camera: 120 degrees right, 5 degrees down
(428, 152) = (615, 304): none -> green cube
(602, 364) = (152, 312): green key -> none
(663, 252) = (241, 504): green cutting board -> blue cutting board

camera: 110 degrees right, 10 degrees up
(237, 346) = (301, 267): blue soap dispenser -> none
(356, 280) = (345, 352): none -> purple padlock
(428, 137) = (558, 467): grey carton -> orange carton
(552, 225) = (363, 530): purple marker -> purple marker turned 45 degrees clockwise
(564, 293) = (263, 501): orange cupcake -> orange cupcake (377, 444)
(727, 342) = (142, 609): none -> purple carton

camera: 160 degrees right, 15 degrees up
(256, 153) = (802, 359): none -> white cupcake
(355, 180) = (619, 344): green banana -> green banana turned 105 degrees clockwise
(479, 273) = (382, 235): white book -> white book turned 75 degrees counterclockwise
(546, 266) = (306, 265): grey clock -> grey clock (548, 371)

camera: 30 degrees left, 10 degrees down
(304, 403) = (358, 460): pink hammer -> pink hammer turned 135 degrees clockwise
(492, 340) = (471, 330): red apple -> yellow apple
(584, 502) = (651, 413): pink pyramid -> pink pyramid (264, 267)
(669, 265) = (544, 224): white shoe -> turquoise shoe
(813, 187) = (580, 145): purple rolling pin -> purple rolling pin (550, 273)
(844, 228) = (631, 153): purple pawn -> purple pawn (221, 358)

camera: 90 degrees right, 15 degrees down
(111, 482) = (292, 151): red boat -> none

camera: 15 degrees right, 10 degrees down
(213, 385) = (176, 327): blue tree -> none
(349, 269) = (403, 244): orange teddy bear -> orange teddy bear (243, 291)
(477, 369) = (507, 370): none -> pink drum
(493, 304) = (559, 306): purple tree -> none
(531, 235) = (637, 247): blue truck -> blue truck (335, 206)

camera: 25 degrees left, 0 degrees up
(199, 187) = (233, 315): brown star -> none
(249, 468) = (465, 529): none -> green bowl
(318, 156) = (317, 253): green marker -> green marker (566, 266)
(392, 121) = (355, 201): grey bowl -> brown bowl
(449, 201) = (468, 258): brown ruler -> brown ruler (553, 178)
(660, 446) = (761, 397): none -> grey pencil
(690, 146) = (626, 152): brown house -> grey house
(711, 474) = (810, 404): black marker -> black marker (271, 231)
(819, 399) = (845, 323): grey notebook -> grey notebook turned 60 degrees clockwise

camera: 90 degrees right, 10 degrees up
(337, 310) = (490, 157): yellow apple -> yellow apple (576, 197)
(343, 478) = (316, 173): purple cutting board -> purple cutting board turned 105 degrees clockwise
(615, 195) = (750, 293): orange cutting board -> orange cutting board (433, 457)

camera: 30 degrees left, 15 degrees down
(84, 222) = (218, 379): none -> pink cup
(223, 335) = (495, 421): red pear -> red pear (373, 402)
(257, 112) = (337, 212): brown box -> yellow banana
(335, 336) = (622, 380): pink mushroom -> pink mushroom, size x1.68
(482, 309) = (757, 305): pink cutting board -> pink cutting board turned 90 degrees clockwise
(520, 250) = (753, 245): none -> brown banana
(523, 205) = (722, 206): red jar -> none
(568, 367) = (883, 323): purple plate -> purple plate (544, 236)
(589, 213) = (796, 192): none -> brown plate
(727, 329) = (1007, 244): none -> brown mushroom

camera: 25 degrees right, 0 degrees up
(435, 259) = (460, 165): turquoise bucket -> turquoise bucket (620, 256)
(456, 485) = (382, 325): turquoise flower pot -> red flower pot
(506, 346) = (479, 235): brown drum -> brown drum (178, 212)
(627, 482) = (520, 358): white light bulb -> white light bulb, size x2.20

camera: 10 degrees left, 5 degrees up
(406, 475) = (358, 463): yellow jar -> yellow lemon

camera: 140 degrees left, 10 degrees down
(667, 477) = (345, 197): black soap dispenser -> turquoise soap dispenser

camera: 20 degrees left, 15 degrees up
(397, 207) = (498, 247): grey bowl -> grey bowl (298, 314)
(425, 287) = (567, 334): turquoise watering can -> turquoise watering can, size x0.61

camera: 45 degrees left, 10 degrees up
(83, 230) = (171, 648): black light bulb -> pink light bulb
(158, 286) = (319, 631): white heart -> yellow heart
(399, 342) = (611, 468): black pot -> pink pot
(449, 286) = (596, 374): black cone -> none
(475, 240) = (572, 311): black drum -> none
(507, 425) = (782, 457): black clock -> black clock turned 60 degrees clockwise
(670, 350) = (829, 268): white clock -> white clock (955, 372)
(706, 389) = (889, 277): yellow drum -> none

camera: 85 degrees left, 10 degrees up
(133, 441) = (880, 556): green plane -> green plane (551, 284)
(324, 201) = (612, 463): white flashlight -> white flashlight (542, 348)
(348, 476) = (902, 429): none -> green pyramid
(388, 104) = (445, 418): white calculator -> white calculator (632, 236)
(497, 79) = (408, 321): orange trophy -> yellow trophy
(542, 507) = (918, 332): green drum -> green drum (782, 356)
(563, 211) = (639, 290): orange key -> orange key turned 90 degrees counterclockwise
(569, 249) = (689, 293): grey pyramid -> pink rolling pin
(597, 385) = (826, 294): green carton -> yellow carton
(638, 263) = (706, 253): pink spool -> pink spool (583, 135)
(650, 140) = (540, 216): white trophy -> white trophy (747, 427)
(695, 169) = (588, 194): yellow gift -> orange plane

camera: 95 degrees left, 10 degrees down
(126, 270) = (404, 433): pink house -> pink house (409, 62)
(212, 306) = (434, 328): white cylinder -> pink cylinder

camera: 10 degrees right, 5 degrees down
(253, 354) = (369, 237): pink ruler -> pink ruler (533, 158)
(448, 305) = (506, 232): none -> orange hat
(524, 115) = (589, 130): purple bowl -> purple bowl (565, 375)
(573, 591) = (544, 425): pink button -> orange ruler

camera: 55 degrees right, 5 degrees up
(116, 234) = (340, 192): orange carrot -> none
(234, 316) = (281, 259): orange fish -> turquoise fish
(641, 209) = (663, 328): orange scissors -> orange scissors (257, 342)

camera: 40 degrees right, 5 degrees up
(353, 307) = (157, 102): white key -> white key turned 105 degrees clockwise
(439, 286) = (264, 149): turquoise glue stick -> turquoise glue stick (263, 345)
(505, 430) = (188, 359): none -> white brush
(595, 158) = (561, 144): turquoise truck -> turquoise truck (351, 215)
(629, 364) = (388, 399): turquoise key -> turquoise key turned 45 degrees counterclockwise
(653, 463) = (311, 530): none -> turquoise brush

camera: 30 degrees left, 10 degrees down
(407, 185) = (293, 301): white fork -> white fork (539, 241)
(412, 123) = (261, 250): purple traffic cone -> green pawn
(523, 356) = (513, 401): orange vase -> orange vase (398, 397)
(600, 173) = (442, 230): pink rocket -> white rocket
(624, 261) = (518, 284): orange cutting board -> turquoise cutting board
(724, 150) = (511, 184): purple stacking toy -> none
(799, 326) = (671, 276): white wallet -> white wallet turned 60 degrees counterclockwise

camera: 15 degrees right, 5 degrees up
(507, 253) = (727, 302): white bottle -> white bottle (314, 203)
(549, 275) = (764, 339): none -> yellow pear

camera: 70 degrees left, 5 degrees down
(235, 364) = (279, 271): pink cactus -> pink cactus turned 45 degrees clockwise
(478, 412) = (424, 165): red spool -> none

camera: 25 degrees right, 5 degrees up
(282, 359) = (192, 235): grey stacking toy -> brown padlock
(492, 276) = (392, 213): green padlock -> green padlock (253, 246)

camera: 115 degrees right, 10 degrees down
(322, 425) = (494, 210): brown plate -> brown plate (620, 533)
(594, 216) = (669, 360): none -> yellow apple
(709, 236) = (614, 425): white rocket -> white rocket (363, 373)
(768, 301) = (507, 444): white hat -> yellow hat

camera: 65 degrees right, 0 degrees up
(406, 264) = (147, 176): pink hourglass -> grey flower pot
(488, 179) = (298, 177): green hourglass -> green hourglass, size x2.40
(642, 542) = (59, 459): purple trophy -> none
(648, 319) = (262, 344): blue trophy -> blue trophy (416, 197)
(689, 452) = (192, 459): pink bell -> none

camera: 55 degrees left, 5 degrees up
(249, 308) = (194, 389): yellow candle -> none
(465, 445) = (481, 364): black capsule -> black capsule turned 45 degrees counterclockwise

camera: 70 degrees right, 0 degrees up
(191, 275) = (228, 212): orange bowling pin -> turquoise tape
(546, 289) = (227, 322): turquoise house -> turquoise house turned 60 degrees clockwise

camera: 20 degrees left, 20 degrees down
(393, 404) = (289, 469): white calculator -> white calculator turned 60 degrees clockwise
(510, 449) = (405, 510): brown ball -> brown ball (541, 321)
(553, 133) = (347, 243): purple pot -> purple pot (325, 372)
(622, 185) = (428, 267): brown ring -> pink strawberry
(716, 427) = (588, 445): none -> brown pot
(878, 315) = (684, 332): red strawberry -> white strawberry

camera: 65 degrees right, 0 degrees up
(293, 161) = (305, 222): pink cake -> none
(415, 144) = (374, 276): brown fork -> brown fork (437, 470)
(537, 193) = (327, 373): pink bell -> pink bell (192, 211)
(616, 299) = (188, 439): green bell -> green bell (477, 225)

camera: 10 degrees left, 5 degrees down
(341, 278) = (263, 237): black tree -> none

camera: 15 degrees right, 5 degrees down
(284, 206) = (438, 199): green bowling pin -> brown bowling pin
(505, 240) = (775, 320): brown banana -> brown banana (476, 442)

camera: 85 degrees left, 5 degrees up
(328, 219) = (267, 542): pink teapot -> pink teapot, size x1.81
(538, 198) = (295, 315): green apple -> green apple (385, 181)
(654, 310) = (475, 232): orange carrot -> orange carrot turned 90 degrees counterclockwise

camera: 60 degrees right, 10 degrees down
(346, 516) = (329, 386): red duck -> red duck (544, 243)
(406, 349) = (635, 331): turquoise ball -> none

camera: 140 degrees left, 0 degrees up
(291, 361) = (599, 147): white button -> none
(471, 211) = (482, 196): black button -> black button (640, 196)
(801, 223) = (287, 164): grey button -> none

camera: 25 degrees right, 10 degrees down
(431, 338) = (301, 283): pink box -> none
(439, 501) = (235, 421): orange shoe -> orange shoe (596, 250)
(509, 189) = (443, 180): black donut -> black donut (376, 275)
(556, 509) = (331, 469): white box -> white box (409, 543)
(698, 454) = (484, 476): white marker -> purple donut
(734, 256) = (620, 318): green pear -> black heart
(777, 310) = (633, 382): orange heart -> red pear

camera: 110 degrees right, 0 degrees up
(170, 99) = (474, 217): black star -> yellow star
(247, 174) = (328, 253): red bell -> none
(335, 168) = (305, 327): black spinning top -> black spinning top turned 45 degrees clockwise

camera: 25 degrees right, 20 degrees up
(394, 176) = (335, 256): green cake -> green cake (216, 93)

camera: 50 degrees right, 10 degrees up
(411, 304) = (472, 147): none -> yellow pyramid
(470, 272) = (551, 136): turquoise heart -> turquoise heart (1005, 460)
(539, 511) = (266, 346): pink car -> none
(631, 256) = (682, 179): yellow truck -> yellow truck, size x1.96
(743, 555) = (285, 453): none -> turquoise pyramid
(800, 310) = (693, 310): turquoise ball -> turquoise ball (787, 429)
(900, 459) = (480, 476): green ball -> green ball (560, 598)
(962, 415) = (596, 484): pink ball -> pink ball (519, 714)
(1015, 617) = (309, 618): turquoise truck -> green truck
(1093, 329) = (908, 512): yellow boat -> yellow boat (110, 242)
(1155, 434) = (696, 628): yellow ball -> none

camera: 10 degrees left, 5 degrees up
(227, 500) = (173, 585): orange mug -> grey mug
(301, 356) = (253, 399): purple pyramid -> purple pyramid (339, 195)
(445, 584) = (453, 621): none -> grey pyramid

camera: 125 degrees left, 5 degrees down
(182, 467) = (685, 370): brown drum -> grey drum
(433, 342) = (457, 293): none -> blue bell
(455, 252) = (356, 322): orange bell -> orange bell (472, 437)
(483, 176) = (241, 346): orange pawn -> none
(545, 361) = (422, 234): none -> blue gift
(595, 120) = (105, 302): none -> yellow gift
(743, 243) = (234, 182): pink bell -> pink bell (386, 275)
------------------------------------------------------------------------
§ **Exercise description**:
Please return only the lines above, starting at the line that has "(801, 223) = (287, 164): grey button -> none" and ending at the line that has "camera: 110 degrees right, 0 degrees up", keeping both and leaving each one unchanged.

§ **Result**:
(801, 223) = (287, 164): grey button -> none

camera: 25 degrees right, 10 degrees down
(431, 338) = (301, 283): pink box -> none
(439, 501) = (235, 421): orange shoe -> orange shoe (596, 250)
(509, 189) = (443, 180): black donut -> black donut (376, 275)
(556, 509) = (331, 469): white box -> white box (409, 543)
(698, 454) = (484, 476): white marker -> purple donut
(734, 256) = (620, 318): green pear -> black heart
(777, 310) = (633, 382): orange heart -> red pear

camera: 110 degrees right, 0 degrees up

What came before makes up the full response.